Activity: Beginning with the very first line, please reproduce the entries exactly through the line containing "grey dice: 7 -> 8".

[Before-and-after object listings]
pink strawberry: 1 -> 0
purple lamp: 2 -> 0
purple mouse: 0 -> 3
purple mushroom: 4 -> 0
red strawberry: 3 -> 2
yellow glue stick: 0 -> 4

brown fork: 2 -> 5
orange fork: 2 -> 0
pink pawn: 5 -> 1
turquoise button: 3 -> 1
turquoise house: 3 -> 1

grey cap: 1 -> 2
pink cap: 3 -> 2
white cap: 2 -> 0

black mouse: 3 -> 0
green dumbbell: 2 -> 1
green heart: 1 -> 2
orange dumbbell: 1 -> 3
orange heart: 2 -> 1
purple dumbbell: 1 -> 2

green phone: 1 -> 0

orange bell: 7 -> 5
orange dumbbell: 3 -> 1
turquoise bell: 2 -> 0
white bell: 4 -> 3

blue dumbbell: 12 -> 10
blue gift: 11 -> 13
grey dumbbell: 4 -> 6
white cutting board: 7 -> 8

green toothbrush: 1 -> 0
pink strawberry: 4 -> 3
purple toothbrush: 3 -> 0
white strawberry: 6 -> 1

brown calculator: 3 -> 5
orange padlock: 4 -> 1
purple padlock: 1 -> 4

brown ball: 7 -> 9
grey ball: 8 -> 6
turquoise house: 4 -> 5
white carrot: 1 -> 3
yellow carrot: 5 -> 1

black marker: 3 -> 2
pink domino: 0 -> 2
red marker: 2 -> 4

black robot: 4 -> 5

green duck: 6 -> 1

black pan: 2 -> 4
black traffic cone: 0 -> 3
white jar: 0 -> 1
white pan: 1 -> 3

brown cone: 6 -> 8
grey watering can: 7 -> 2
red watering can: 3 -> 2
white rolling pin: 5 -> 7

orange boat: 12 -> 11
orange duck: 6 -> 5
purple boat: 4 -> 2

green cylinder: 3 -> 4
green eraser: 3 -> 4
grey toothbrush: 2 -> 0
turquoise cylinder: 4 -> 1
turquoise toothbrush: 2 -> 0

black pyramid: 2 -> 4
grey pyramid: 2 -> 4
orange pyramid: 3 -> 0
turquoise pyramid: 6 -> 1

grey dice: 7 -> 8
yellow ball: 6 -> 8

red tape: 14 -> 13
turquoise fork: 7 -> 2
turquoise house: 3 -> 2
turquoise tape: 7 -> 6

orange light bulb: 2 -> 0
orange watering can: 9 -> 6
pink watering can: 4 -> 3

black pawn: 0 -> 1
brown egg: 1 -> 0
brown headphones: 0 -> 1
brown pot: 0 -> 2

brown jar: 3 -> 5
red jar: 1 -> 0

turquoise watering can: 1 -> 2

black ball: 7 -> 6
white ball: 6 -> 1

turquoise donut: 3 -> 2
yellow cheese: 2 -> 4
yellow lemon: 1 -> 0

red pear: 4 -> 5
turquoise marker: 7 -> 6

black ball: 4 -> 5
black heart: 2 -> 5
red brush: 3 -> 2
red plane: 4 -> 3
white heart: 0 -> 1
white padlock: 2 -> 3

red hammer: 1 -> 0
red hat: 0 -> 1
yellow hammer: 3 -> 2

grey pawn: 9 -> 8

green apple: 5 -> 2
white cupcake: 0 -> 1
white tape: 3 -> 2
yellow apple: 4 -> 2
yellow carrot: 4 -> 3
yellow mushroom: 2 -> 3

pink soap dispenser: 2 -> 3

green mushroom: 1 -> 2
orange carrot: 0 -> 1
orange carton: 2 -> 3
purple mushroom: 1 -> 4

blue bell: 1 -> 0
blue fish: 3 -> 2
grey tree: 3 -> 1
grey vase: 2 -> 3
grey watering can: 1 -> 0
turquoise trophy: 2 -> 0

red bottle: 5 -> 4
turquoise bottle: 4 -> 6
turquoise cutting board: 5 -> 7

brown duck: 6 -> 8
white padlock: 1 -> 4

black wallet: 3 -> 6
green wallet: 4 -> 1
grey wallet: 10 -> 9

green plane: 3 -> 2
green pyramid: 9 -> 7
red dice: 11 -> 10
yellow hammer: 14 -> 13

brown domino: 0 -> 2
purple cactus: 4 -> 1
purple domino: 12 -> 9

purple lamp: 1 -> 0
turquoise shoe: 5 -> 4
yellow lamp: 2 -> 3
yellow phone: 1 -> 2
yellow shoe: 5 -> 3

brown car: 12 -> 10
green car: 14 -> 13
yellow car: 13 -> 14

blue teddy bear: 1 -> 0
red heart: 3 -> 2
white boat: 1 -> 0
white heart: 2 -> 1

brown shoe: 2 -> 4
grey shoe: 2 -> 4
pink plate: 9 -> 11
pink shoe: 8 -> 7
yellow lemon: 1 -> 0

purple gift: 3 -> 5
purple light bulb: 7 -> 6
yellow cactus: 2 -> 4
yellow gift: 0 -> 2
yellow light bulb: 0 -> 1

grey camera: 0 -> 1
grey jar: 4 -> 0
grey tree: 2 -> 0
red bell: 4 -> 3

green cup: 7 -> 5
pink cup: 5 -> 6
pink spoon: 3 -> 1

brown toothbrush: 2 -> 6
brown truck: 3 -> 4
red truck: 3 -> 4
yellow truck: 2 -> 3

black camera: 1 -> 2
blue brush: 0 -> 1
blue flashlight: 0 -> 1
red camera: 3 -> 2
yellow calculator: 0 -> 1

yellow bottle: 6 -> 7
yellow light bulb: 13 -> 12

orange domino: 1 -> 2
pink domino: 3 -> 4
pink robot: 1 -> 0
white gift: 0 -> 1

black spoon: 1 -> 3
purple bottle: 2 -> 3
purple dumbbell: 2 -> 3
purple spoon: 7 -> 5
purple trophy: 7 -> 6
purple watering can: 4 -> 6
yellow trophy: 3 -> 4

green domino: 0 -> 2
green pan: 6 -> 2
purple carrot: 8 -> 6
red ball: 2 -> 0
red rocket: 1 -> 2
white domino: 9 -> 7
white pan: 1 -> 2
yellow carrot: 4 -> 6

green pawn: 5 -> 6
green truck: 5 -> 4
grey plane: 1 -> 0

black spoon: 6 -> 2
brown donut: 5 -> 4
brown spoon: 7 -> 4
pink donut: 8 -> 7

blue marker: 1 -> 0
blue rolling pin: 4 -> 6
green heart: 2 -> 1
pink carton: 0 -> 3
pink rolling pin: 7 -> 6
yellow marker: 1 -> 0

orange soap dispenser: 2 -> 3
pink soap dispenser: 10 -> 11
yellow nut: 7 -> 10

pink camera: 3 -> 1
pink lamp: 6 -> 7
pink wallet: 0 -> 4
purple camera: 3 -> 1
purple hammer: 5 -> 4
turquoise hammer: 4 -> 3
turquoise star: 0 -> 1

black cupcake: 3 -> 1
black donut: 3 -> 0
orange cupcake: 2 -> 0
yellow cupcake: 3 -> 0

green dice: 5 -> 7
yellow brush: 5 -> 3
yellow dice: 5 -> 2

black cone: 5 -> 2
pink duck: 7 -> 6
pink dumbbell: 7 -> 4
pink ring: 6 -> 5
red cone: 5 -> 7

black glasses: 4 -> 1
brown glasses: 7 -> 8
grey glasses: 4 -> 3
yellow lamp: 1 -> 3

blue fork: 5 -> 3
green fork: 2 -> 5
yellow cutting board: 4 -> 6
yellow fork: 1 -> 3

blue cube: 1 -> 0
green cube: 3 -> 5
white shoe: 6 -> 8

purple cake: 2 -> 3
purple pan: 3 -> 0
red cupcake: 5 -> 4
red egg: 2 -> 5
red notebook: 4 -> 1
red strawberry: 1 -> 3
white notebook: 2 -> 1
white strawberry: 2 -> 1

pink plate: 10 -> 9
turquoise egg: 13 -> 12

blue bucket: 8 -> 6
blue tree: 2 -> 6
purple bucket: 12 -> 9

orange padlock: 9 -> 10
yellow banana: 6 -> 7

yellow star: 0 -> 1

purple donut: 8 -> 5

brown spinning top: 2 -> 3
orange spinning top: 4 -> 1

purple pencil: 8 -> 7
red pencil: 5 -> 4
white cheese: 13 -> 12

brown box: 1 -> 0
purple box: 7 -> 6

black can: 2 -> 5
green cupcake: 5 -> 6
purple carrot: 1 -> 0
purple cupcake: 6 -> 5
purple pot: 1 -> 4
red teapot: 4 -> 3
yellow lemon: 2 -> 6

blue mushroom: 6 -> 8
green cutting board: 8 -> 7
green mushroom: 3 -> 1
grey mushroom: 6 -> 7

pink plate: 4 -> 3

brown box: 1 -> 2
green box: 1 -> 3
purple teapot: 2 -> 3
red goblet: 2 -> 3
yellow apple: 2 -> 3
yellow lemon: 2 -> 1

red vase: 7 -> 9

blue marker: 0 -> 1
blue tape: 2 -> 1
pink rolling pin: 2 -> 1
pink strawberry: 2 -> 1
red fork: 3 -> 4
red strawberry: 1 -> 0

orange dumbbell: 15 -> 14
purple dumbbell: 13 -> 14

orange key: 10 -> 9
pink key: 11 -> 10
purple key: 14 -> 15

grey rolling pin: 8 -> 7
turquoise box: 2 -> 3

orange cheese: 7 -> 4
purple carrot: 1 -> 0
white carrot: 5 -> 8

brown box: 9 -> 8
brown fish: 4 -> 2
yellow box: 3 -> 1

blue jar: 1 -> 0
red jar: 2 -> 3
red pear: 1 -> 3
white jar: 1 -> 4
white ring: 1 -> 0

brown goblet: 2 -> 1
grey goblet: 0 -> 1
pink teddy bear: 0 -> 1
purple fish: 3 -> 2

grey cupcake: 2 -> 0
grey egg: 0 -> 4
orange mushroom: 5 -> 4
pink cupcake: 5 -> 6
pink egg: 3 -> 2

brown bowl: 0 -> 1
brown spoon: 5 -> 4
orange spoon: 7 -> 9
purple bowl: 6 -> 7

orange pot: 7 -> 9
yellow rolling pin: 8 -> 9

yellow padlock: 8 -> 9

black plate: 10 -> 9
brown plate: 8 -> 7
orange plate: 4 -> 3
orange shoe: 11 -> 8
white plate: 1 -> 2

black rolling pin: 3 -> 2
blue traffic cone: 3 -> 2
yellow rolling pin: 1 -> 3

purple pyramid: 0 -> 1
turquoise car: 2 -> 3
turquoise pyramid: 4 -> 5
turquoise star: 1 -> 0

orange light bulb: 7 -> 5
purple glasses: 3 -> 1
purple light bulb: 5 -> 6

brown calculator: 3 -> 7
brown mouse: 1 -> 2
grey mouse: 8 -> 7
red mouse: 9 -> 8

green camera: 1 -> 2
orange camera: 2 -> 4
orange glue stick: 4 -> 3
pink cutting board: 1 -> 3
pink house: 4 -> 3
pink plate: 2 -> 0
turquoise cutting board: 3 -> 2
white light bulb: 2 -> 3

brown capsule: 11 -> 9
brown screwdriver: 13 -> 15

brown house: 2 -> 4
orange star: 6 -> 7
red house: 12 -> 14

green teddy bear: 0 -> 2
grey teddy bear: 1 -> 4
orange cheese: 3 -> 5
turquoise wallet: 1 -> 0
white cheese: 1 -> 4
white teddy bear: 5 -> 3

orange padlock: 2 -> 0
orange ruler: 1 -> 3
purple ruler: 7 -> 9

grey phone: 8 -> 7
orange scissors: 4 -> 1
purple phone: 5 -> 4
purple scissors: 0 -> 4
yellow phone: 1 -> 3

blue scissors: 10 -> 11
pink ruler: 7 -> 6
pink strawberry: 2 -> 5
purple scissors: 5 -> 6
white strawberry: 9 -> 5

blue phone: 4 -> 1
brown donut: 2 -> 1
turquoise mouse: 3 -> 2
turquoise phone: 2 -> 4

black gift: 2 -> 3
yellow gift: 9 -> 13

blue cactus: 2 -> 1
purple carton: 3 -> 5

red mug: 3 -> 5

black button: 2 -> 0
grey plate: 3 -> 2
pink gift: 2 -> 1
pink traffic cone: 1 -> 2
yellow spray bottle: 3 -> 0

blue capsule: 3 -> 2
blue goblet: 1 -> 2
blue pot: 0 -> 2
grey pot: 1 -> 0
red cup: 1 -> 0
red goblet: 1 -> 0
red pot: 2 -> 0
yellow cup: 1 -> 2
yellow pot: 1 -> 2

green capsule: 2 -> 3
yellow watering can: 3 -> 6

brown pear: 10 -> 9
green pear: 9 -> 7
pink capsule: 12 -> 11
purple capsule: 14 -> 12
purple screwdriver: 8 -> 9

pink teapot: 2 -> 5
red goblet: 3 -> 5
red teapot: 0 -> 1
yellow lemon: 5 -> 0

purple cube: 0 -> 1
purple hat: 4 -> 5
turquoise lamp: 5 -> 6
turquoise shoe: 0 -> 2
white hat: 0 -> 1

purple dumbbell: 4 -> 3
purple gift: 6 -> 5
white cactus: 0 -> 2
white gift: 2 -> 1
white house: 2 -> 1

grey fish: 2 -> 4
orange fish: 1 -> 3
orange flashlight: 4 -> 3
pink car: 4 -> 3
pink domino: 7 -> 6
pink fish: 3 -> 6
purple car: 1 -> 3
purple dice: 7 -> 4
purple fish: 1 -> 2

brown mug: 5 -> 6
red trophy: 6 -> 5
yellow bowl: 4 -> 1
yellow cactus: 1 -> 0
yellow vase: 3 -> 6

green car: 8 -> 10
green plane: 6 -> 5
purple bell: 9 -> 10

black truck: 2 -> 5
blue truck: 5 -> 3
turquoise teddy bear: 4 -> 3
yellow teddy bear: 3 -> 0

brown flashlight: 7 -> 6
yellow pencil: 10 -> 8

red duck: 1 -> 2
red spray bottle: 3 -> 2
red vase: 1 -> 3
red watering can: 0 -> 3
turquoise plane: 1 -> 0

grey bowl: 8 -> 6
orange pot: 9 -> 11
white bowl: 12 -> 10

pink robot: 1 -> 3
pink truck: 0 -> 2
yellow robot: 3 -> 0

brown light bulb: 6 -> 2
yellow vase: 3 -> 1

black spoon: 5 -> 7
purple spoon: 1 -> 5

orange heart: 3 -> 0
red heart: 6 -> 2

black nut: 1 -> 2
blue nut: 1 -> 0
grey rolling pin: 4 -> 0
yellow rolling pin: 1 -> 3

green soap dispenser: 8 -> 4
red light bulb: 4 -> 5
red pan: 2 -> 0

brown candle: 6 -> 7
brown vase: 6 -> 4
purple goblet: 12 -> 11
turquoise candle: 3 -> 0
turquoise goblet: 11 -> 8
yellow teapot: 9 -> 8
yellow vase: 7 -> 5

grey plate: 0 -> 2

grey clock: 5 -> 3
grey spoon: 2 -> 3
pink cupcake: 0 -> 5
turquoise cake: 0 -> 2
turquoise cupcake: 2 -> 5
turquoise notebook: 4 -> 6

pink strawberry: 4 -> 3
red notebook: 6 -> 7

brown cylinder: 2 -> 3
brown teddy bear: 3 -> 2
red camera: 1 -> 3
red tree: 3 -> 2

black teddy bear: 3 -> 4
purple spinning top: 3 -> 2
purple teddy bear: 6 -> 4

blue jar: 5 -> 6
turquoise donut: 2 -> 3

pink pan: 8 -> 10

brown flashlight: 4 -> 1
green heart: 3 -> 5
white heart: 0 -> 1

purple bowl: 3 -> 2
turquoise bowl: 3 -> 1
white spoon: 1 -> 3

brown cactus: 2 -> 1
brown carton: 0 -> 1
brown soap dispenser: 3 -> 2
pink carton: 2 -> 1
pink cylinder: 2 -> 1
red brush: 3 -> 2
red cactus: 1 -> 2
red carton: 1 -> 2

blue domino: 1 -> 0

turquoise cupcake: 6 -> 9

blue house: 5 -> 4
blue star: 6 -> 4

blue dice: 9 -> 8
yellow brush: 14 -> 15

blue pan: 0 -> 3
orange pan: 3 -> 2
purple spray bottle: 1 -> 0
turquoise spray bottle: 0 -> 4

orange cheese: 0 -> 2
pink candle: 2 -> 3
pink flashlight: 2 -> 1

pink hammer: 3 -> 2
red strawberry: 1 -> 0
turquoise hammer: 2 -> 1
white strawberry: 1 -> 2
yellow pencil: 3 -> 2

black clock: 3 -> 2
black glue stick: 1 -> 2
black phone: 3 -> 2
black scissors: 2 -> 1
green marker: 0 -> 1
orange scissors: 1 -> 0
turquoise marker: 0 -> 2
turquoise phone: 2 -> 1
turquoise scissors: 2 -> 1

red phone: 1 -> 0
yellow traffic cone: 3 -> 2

Exercise response:
pink strawberry: 1 -> 0
purple lamp: 2 -> 0
purple mouse: 0 -> 3
purple mushroom: 4 -> 0
red strawberry: 3 -> 2
yellow glue stick: 0 -> 4

brown fork: 2 -> 5
orange fork: 2 -> 0
pink pawn: 5 -> 1
turquoise button: 3 -> 1
turquoise house: 3 -> 1

grey cap: 1 -> 2
pink cap: 3 -> 2
white cap: 2 -> 0

black mouse: 3 -> 0
green dumbbell: 2 -> 1
green heart: 1 -> 2
orange dumbbell: 1 -> 3
orange heart: 2 -> 1
purple dumbbell: 1 -> 2

green phone: 1 -> 0

orange bell: 7 -> 5
orange dumbbell: 3 -> 1
turquoise bell: 2 -> 0
white bell: 4 -> 3

blue dumbbell: 12 -> 10
blue gift: 11 -> 13
grey dumbbell: 4 -> 6
white cutting board: 7 -> 8

green toothbrush: 1 -> 0
pink strawberry: 4 -> 3
purple toothbrush: 3 -> 0
white strawberry: 6 -> 1

brown calculator: 3 -> 5
orange padlock: 4 -> 1
purple padlock: 1 -> 4

brown ball: 7 -> 9
grey ball: 8 -> 6
turquoise house: 4 -> 5
white carrot: 1 -> 3
yellow carrot: 5 -> 1

black marker: 3 -> 2
pink domino: 0 -> 2
red marker: 2 -> 4

black robot: 4 -> 5

green duck: 6 -> 1

black pan: 2 -> 4
black traffic cone: 0 -> 3
white jar: 0 -> 1
white pan: 1 -> 3

brown cone: 6 -> 8
grey watering can: 7 -> 2
red watering can: 3 -> 2
white rolling pin: 5 -> 7

orange boat: 12 -> 11
orange duck: 6 -> 5
purple boat: 4 -> 2

green cylinder: 3 -> 4
green eraser: 3 -> 4
grey toothbrush: 2 -> 0
turquoise cylinder: 4 -> 1
turquoise toothbrush: 2 -> 0

black pyramid: 2 -> 4
grey pyramid: 2 -> 4
orange pyramid: 3 -> 0
turquoise pyramid: 6 -> 1

grey dice: 7 -> 8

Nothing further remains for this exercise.